Return exactly the span of lines in the following data that opens with the line containing "R4: 2M (SIG1, SIG2) -> 560 (SIG1, SIG2)" and closes with the line containing "J3 pin 2: GND -> +3V3". Include nothing else.
<<<<
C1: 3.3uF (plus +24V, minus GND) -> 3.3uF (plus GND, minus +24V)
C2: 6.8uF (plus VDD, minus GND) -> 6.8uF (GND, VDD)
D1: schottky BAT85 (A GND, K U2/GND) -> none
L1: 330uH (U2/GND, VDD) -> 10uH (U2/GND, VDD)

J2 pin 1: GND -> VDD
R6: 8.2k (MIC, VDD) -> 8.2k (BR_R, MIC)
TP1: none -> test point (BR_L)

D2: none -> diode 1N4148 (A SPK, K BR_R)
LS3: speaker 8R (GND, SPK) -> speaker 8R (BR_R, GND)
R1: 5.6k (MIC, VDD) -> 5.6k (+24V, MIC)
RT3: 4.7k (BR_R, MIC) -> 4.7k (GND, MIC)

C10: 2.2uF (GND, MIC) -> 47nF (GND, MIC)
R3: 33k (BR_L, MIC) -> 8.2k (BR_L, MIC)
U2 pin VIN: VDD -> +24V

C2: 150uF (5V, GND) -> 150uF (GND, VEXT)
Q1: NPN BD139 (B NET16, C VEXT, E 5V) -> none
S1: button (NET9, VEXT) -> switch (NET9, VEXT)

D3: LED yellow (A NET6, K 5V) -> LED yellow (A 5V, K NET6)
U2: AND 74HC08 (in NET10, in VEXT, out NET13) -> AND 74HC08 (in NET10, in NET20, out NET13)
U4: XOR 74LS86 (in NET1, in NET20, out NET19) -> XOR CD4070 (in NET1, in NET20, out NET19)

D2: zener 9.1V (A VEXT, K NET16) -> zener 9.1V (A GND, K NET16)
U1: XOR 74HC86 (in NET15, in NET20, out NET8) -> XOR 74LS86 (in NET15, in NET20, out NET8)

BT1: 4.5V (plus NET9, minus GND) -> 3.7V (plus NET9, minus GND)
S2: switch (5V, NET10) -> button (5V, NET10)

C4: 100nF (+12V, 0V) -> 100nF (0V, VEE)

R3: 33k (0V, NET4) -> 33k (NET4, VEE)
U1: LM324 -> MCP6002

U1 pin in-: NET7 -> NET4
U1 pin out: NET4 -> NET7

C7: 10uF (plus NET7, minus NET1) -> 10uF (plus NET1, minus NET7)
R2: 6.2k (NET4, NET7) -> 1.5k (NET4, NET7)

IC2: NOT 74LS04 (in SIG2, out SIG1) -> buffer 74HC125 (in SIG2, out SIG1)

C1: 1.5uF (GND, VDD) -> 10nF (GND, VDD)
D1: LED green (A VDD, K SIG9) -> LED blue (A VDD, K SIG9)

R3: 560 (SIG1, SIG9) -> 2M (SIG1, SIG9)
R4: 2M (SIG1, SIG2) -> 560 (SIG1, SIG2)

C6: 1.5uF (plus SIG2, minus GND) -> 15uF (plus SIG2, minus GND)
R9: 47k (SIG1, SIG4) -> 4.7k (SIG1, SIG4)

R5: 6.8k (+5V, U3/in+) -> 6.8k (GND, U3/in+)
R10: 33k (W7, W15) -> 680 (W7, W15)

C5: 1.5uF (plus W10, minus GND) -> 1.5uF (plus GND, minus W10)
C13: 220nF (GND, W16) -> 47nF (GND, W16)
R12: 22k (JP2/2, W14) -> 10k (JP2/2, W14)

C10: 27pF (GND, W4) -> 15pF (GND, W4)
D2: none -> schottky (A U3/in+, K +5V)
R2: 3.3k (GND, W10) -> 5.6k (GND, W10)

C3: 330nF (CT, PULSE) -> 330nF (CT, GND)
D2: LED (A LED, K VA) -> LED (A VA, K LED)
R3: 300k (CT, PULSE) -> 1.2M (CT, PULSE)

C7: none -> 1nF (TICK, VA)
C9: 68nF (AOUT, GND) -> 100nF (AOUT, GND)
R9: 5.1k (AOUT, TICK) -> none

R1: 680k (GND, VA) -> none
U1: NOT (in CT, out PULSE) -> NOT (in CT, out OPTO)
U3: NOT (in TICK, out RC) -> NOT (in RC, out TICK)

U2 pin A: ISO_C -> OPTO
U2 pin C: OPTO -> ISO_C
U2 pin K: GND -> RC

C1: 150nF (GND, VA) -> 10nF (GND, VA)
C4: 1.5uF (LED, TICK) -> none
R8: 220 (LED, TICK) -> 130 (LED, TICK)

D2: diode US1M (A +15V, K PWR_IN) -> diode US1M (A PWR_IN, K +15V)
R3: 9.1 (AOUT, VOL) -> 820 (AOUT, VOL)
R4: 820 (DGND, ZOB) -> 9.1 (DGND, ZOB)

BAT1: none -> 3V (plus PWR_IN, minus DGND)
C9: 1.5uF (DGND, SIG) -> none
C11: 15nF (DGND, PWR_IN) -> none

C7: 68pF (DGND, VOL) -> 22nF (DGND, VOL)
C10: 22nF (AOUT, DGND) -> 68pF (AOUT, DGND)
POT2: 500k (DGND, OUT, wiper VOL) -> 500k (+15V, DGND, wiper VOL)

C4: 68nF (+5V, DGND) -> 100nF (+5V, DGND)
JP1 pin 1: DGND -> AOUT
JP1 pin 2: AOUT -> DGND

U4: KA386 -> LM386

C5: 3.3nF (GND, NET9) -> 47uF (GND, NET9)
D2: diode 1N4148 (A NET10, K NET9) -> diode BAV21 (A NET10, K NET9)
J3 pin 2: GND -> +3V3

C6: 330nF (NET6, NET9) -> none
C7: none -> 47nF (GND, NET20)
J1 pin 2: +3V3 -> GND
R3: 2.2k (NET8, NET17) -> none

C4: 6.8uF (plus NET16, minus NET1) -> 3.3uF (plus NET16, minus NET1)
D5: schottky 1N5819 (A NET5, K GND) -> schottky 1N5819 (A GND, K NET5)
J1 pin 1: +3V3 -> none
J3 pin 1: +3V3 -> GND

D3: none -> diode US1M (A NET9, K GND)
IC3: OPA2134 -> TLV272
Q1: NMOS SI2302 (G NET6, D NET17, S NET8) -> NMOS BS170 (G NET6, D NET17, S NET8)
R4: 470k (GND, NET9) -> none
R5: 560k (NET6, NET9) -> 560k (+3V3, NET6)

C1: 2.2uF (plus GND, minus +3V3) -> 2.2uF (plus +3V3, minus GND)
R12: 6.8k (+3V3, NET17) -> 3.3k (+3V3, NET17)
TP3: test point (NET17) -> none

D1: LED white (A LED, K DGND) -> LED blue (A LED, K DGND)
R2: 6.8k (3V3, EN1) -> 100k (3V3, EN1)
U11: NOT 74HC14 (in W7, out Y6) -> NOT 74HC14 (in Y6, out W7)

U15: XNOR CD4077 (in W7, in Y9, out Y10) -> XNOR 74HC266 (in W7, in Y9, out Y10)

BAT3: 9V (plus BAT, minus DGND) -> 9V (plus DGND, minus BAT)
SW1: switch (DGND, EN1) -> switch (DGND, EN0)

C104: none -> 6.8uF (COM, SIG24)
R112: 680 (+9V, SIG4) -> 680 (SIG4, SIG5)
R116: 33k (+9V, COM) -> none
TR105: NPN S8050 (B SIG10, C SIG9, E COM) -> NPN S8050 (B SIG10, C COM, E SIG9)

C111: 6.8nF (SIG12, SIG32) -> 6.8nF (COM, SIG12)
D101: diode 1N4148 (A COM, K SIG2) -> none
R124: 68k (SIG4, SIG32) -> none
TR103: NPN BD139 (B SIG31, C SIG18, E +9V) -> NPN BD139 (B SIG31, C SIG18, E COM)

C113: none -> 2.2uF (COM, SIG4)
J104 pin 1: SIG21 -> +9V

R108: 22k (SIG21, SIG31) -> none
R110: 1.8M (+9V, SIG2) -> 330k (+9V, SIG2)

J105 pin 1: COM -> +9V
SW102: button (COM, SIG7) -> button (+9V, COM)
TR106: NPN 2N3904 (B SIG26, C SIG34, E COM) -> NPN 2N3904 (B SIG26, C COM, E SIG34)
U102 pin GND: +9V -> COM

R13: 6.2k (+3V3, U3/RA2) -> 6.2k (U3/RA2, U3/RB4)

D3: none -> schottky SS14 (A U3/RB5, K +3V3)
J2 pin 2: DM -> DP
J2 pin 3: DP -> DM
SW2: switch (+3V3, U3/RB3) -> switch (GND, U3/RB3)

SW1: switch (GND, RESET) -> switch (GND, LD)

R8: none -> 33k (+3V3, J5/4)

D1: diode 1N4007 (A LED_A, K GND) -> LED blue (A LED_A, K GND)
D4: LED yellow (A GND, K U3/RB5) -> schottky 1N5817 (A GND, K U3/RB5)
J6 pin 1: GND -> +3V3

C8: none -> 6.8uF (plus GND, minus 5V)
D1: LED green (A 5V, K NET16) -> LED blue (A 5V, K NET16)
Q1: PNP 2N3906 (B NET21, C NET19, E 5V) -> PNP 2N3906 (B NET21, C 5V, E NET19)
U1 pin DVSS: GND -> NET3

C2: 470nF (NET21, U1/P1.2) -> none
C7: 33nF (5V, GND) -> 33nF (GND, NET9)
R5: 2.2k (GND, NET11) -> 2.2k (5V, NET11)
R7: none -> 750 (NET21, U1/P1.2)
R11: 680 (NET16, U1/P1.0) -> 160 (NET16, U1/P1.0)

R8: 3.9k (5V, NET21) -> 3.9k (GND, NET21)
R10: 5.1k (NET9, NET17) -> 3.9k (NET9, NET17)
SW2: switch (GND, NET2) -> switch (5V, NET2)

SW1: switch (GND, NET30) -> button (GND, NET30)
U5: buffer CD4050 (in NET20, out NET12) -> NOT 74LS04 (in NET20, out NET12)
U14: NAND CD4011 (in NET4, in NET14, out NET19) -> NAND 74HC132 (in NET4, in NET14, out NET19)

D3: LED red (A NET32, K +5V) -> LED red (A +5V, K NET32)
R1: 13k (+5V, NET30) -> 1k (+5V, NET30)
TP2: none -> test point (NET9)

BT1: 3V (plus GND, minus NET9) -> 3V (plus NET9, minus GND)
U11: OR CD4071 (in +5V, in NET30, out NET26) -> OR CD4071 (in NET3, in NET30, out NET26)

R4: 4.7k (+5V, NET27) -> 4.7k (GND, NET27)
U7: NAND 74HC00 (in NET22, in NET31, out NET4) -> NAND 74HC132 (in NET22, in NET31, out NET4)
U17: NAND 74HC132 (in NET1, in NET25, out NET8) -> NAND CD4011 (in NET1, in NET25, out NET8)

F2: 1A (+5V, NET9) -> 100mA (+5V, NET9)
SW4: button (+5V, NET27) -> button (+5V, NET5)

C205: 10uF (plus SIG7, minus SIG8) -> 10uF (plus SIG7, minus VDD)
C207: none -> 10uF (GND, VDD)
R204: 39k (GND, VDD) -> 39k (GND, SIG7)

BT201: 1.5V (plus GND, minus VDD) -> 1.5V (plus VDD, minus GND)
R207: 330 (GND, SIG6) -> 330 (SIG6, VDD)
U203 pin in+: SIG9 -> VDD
>>>>
> **OUTPUT BELOW**:
R4: 2M (SIG1, SIG2) -> 560 (SIG1, SIG2)

C6: 1.5uF (plus SIG2, minus GND) -> 15uF (plus SIG2, minus GND)
R9: 47k (SIG1, SIG4) -> 4.7k (SIG1, SIG4)

R5: 6.8k (+5V, U3/in+) -> 6.8k (GND, U3/in+)
R10: 33k (W7, W15) -> 680 (W7, W15)

C5: 1.5uF (plus W10, minus GND) -> 1.5uF (plus GND, minus W10)
C13: 220nF (GND, W16) -> 47nF (GND, W16)
R12: 22k (JP2/2, W14) -> 10k (JP2/2, W14)

C10: 27pF (GND, W4) -> 15pF (GND, W4)
D2: none -> schottky (A U3/in+, K +5V)
R2: 3.3k (GND, W10) -> 5.6k (GND, W10)

C3: 330nF (CT, PULSE) -> 330nF (CT, GND)
D2: LED (A LED, K VA) -> LED (A VA, K LED)
R3: 300k (CT, PULSE) -> 1.2M (CT, PULSE)

C7: none -> 1nF (TICK, VA)
C9: 68nF (AOUT, GND) -> 100nF (AOUT, GND)
R9: 5.1k (AOUT, TICK) -> none

R1: 680k (GND, VA) -> none
U1: NOT (in CT, out PULSE) -> NOT (in CT, out OPTO)
U3: NOT (in TICK, out RC) -> NOT (in RC, out TICK)

U2 pin A: ISO_C -> OPTO
U2 pin C: OPTO -> ISO_C
U2 pin K: GND -> RC

C1: 150nF (GND, VA) -> 10nF (GND, VA)
C4: 1.5uF (LED, TICK) -> none
R8: 220 (LED, TICK) -> 130 (LED, TICK)

D2: diode US1M (A +15V, K PWR_IN) -> diode US1M (A PWR_IN, K +15V)
R3: 9.1 (AOUT, VOL) -> 820 (AOUT, VOL)
R4: 820 (DGND, ZOB) -> 9.1 (DGND, ZOB)

BAT1: none -> 3V (plus PWR_IN, minus DGND)
C9: 1.5uF (DGND, SIG) -> none
C11: 15nF (DGND, PWR_IN) -> none

C7: 68pF (DGND, VOL) -> 22nF (DGND, VOL)
C10: 22nF (AOUT, DGND) -> 68pF (AOUT, DGND)
POT2: 500k (DGND, OUT, wiper VOL) -> 500k (+15V, DGND, wiper VOL)

C4: 68nF (+5V, DGND) -> 100nF (+5V, DGND)
JP1 pin 1: DGND -> AOUT
JP1 pin 2: AOUT -> DGND

U4: KA386 -> LM386

C5: 3.3nF (GND, NET9) -> 47uF (GND, NET9)
D2: diode 1N4148 (A NET10, K NET9) -> diode BAV21 (A NET10, K NET9)
J3 pin 2: GND -> +3V3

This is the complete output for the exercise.